* [Task to complete]
Everything in the listing should be copied exactly, save for the pictures.
(Study material Opens)
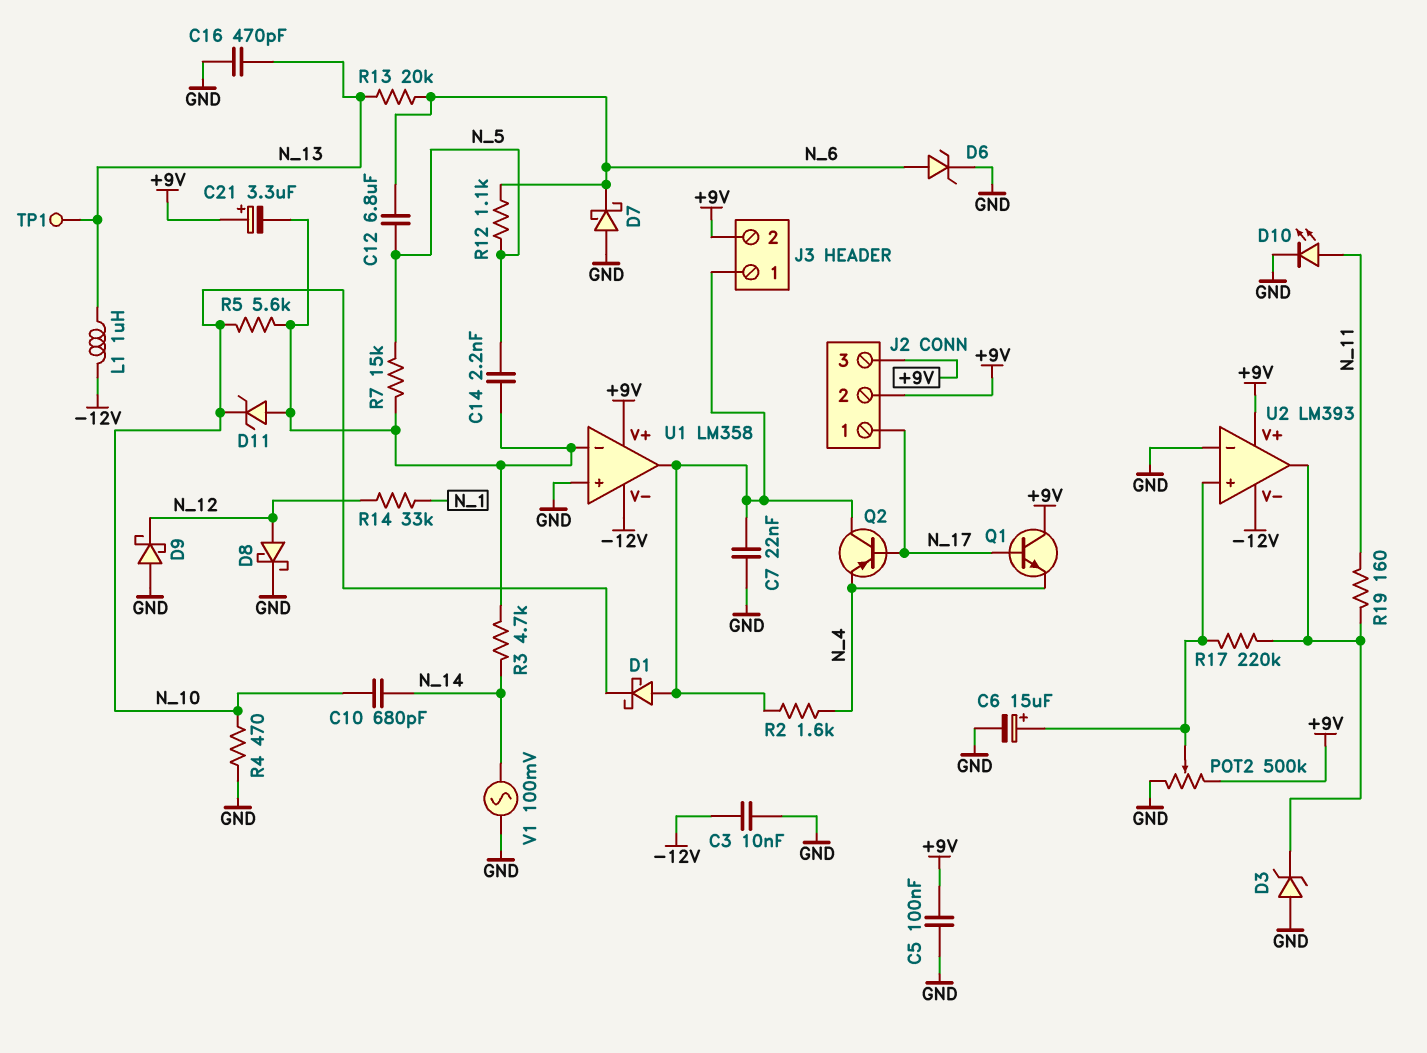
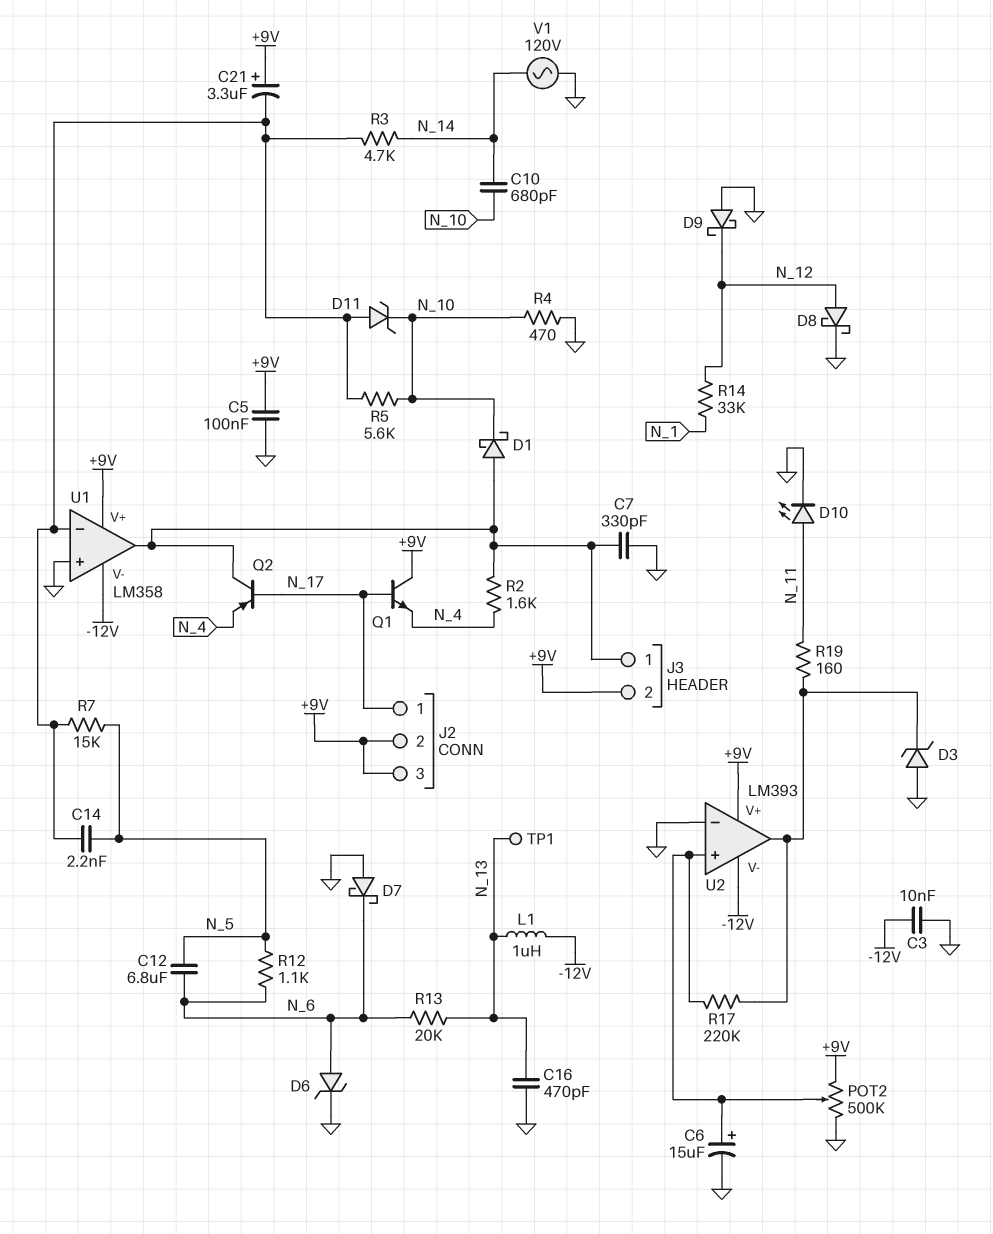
C7: 22nF (GND, J3/1) -> 330pF (GND, J3/1)
V1: AC 100mV (GND, N_14) -> AC 120V (GND, N_14)

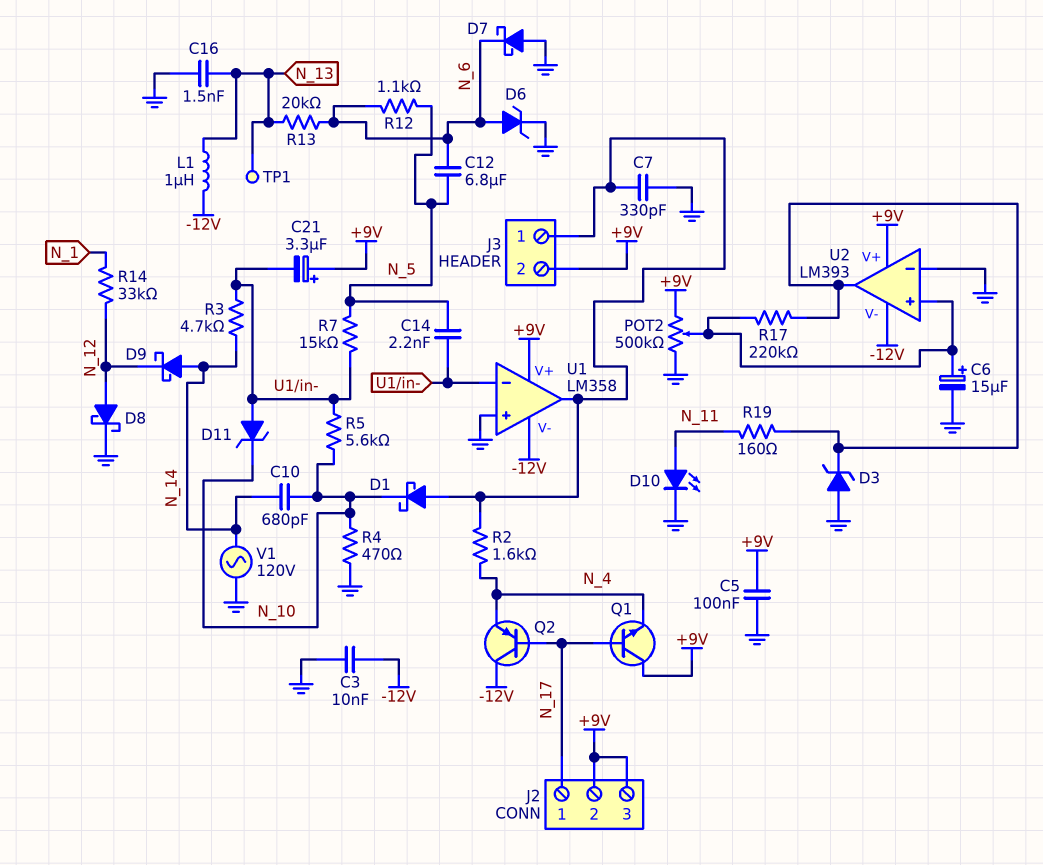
C16: 470pF (GND, N_13) -> 1.5nF (GND, N_13)
D9: schottky (A GND, K N_12) -> schottky (A N_14, K N_12)
Q2: PNP (B N_17, C J3/1, E N_4) -> PNP (B N_17, C -12V, E N_4)

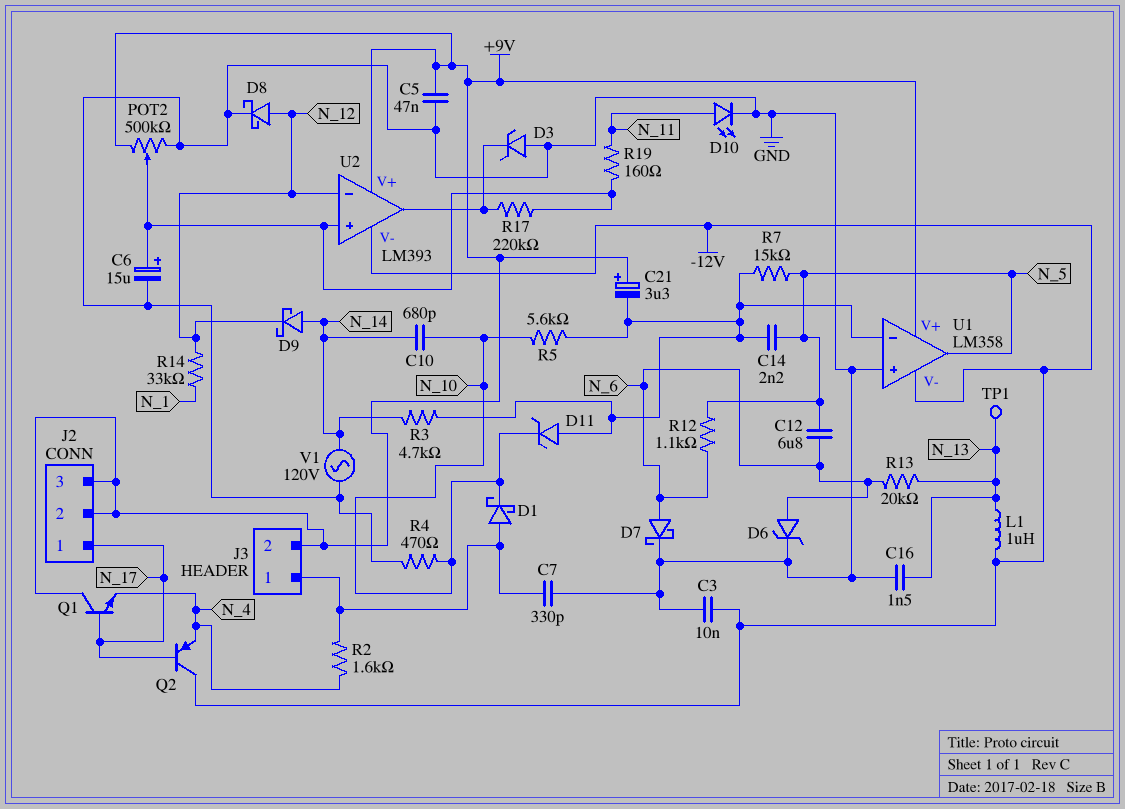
C5: 100nF (+9V, GND) -> 47nF (+9V, GND)
D7: schottky (A GND, K N_6) -> schottky (A N_6, K GND)
R19: 160 (N_11, U2/out) -> 160 (N_11, U2/in+)
U1 pin out: J3/1 -> N_5
U2 pin in-: GND -> N_12

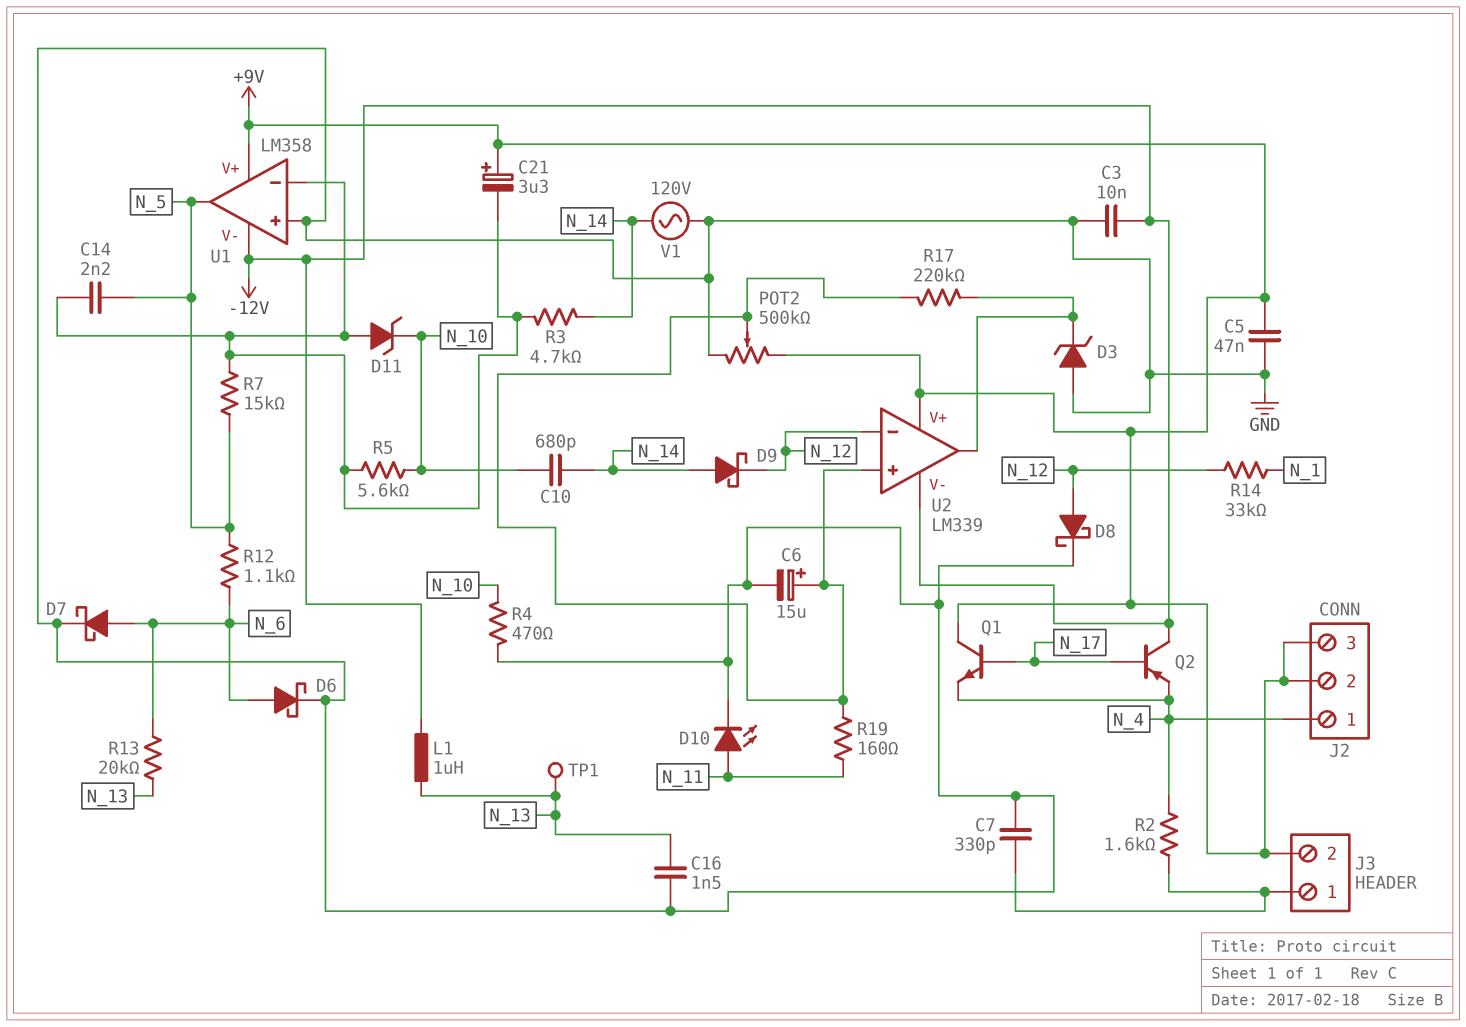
C12: 6.8uF (N_5, N_6) -> none
D1: schottky (A J3/1, K N_10) -> none
D6: zener (A N_6, K GND) -> schottky (A N_6, K GND)
J2 pin 1: N_17 -> N_4
U2: LM393 -> LM339

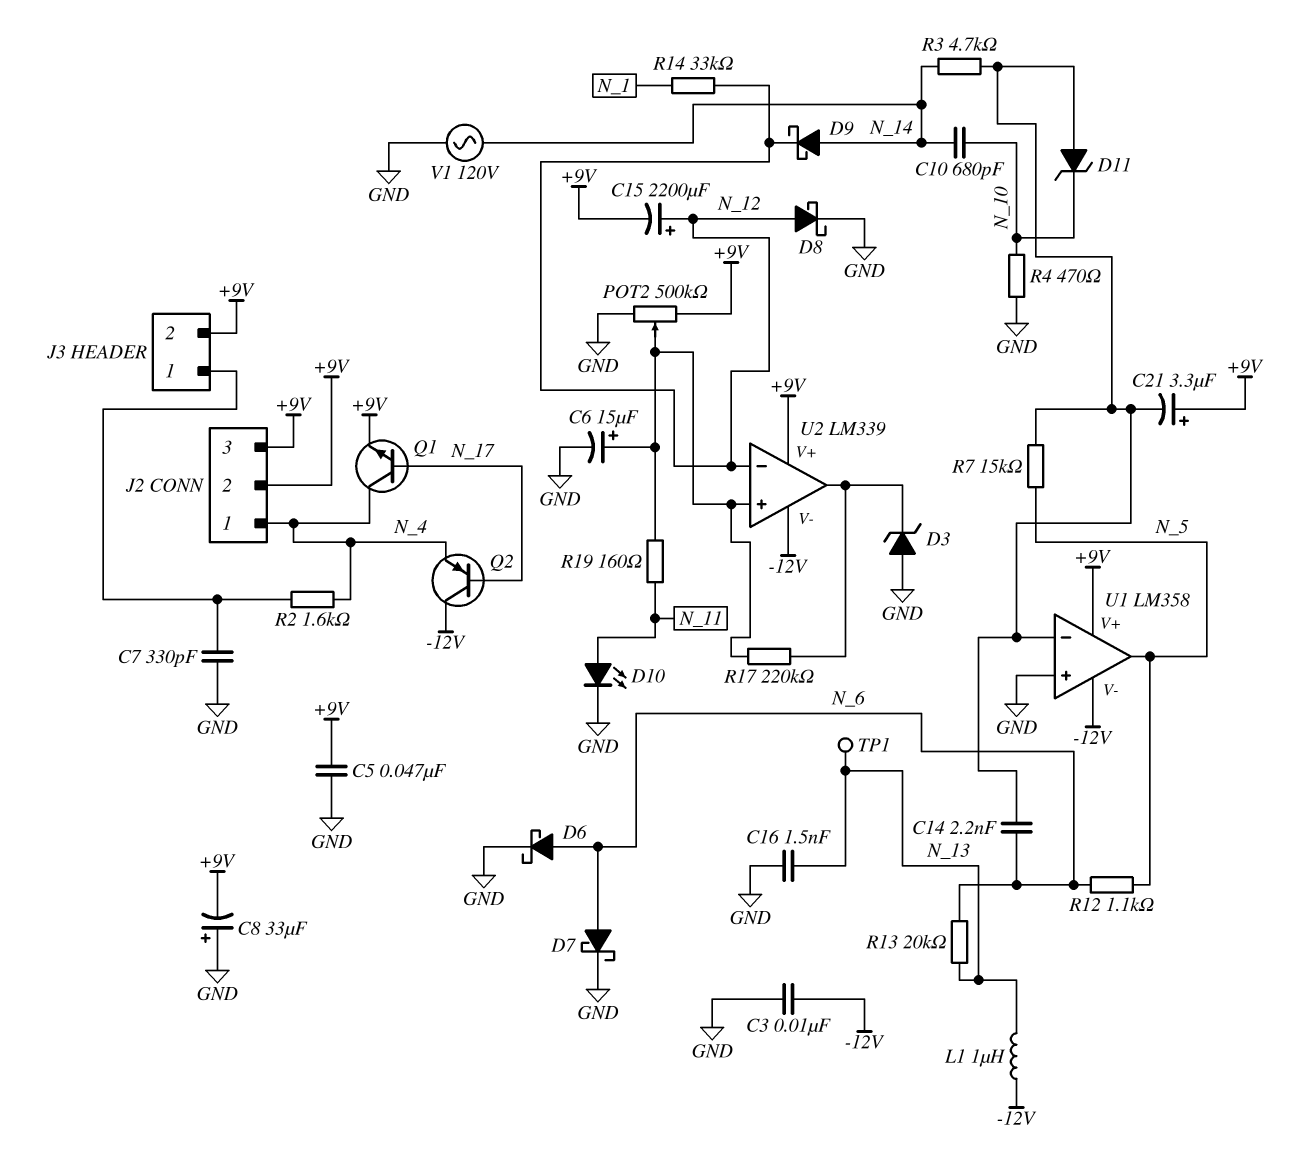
C8: none -> 33uF (plus GND, minus +9V)
C14: 2.2nF (N_5, U1/in-) -> 2.2nF (N_6, U1/in-)
C15: none -> 2200uF (plus N_12, minus +9V)
Q1: NPN (B N_17, C +9V, E N_4) -> NPN (B N_17, C N_4, E +9V)
R5: 5.6k (N_10, U1/in-) -> none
(Study material Closes)
* [Expected answer]
C7: 22nF (GND, J3/1) -> 330pF (GND, J3/1)
V1: AC 100mV (GND, N_14) -> AC 120V (GND, N_14)

C16: 470pF (GND, N_13) -> 1.5nF (GND, N_13)
D9: schottky (A GND, K N_12) -> schottky (A N_14, K N_12)
Q2: PNP (B N_17, C J3/1, E N_4) -> PNP (B N_17, C -12V, E N_4)

C5: 100nF (+9V, GND) -> 47nF (+9V, GND)
D7: schottky (A GND, K N_6) -> schottky (A N_6, K GND)
R19: 160 (N_11, U2/out) -> 160 (N_11, U2/in+)
U1 pin out: J3/1 -> N_5
U2 pin in-: GND -> N_12

C12: 6.8uF (N_5, N_6) -> none
D1: schottky (A J3/1, K N_10) -> none
D6: zener (A N_6, K GND) -> schottky (A N_6, K GND)
J2 pin 1: N_17 -> N_4
U2: LM393 -> LM339

C8: none -> 33uF (plus GND, minus +9V)
C14: 2.2nF (N_5, U1/in-) -> 2.2nF (N_6, U1/in-)
C15: none -> 2200uF (plus N_12, minus +9V)
Q1: NPN (B N_17, C +9V, E N_4) -> NPN (B N_17, C N_4, E +9V)
R5: 5.6k (N_10, U1/in-) -> none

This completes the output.